### PROBLEM STATEMENT
When you find the line with "none -> red 1x1 cone [446,113,480,169]" among the records below, reproduce it and each line after it exactly, ending with the line with "none -> purple 1x1 brick [476,209,524,273]".

━━━━━ SUPPLIED MATERIAL ━━━━━

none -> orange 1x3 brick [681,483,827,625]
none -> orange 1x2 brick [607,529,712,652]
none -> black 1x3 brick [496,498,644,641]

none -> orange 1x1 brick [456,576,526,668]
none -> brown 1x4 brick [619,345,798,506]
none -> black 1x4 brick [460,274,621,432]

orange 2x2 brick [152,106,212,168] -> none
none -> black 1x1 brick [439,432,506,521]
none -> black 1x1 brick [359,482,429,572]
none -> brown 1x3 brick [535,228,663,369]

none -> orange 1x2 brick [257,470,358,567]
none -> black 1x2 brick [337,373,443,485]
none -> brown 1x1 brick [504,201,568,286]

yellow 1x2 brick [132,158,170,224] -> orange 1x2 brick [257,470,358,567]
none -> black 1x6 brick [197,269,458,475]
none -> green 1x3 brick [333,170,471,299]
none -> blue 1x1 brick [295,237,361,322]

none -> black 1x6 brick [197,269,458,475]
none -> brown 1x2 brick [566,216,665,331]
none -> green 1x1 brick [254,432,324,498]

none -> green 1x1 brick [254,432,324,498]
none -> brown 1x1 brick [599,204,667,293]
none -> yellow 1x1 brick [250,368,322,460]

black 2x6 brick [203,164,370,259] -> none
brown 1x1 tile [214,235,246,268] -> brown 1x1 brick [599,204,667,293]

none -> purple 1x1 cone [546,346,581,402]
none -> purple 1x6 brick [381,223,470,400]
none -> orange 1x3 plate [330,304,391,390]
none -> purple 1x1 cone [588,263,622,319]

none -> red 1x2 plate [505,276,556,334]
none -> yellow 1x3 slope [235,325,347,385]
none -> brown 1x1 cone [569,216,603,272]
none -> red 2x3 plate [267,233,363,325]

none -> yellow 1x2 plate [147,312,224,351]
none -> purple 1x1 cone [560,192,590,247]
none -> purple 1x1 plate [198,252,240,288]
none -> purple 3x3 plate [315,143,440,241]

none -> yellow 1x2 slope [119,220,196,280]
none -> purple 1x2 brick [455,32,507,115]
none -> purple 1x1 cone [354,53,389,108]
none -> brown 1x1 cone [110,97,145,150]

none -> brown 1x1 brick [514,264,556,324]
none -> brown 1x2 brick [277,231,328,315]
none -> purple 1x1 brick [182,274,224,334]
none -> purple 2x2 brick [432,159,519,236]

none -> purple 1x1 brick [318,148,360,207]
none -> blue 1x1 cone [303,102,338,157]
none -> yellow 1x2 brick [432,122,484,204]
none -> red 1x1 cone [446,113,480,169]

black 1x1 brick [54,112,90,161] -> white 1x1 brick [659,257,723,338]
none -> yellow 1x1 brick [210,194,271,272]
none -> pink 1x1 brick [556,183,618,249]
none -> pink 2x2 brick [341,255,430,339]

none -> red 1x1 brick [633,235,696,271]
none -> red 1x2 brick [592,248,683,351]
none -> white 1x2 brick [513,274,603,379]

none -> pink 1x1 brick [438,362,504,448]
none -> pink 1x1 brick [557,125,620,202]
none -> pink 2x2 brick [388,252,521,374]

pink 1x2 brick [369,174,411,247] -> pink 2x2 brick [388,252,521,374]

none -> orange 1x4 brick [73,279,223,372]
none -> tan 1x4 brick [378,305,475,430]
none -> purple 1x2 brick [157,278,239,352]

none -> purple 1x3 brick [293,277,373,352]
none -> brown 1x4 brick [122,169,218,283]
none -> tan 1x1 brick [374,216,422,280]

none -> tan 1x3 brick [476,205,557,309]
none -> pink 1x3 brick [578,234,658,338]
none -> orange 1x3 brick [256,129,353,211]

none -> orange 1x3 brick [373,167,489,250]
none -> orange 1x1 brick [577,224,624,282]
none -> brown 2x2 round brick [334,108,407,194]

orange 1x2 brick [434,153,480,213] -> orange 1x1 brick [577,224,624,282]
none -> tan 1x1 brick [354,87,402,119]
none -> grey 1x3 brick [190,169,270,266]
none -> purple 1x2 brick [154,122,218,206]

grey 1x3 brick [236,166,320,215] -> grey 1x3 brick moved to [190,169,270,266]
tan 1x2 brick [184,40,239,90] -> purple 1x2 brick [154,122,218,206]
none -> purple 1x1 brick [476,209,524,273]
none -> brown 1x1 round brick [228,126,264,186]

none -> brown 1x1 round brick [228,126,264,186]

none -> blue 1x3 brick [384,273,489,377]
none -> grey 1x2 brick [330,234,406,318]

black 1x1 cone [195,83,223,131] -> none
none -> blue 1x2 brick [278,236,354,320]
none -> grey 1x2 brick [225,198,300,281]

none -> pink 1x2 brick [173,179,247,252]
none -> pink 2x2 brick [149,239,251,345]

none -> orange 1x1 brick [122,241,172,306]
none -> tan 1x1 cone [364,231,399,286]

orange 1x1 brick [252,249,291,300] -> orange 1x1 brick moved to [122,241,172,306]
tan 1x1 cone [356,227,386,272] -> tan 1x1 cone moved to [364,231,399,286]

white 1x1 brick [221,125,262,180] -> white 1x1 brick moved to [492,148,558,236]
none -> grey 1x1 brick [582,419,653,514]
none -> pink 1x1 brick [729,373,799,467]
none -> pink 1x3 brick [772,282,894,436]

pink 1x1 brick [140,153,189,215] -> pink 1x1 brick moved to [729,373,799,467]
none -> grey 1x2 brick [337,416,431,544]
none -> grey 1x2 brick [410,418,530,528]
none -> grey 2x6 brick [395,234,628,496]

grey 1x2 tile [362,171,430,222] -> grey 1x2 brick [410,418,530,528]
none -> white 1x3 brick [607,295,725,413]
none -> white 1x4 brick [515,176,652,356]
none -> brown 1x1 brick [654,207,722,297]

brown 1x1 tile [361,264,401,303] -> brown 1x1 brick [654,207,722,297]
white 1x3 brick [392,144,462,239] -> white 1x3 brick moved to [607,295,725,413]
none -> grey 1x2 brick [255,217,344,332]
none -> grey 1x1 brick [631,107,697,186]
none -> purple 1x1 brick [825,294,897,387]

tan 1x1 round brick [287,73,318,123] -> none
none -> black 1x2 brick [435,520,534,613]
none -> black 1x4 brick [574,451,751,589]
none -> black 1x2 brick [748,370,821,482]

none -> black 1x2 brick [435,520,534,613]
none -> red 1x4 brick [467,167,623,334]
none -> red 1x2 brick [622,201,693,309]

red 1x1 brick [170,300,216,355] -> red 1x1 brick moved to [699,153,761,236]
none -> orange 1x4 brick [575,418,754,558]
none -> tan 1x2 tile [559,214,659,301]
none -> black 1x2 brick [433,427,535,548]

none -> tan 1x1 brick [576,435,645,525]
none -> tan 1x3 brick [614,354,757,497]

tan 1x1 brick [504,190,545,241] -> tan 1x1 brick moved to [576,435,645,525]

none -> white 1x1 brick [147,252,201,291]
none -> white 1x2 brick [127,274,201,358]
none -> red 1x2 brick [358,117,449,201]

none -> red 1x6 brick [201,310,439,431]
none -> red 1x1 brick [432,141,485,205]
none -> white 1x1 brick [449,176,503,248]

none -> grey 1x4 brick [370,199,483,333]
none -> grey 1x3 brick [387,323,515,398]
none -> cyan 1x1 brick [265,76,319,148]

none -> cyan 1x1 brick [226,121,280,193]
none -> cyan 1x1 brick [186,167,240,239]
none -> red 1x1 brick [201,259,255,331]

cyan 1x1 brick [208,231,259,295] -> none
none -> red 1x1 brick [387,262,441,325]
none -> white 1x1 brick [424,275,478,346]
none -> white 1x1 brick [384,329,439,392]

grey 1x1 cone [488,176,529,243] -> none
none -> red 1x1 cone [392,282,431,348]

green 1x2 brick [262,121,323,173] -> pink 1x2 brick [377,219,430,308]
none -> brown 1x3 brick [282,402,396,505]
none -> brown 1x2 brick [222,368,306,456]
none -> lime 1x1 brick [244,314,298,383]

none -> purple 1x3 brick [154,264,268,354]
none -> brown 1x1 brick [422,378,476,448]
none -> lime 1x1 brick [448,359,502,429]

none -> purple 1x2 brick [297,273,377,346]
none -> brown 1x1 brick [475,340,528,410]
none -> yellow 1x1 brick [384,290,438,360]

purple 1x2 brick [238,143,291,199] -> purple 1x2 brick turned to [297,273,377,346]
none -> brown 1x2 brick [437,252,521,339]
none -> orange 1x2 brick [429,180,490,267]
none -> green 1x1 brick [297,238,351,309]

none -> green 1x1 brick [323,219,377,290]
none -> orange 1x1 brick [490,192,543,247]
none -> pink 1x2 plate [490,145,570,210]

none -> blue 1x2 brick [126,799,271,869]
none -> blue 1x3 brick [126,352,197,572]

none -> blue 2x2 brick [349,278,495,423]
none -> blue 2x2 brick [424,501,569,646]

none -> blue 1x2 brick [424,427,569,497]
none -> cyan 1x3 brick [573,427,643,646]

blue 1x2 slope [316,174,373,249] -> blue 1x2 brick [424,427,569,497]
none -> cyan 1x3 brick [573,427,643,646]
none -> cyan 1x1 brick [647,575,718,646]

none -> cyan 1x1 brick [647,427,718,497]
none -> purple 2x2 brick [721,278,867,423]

━━━━━

### RESULT OF THE EXERCISE
none -> red 1x1 cone [446,113,480,169]

black 1x1 brick [54,112,90,161] -> white 1x1 brick [659,257,723,338]
none -> yellow 1x1 brick [210,194,271,272]
none -> pink 1x1 brick [556,183,618,249]
none -> pink 2x2 brick [341,255,430,339]

none -> red 1x1 brick [633,235,696,271]
none -> red 1x2 brick [592,248,683,351]
none -> white 1x2 brick [513,274,603,379]

none -> pink 1x1 brick [438,362,504,448]
none -> pink 1x1 brick [557,125,620,202]
none -> pink 2x2 brick [388,252,521,374]

pink 1x2 brick [369,174,411,247] -> pink 2x2 brick [388,252,521,374]

none -> orange 1x4 brick [73,279,223,372]
none -> tan 1x4 brick [378,305,475,430]
none -> purple 1x2 brick [157,278,239,352]

none -> purple 1x3 brick [293,277,373,352]
none -> brown 1x4 brick [122,169,218,283]
none -> tan 1x1 brick [374,216,422,280]

none -> tan 1x3 brick [476,205,557,309]
none -> pink 1x3 brick [578,234,658,338]
none -> orange 1x3 brick [256,129,353,211]

none -> orange 1x3 brick [373,167,489,250]
none -> orange 1x1 brick [577,224,624,282]
none -> brown 2x2 round brick [334,108,407,194]

orange 1x2 brick [434,153,480,213] -> orange 1x1 brick [577,224,624,282]
none -> tan 1x1 brick [354,87,402,119]
none -> grey 1x3 brick [190,169,270,266]
none -> purple 1x2 brick [154,122,218,206]

grey 1x3 brick [236,166,320,215] -> grey 1x3 brick moved to [190,169,270,266]
tan 1x2 brick [184,40,239,90] -> purple 1x2 brick [154,122,218,206]
none -> purple 1x1 brick [476,209,524,273]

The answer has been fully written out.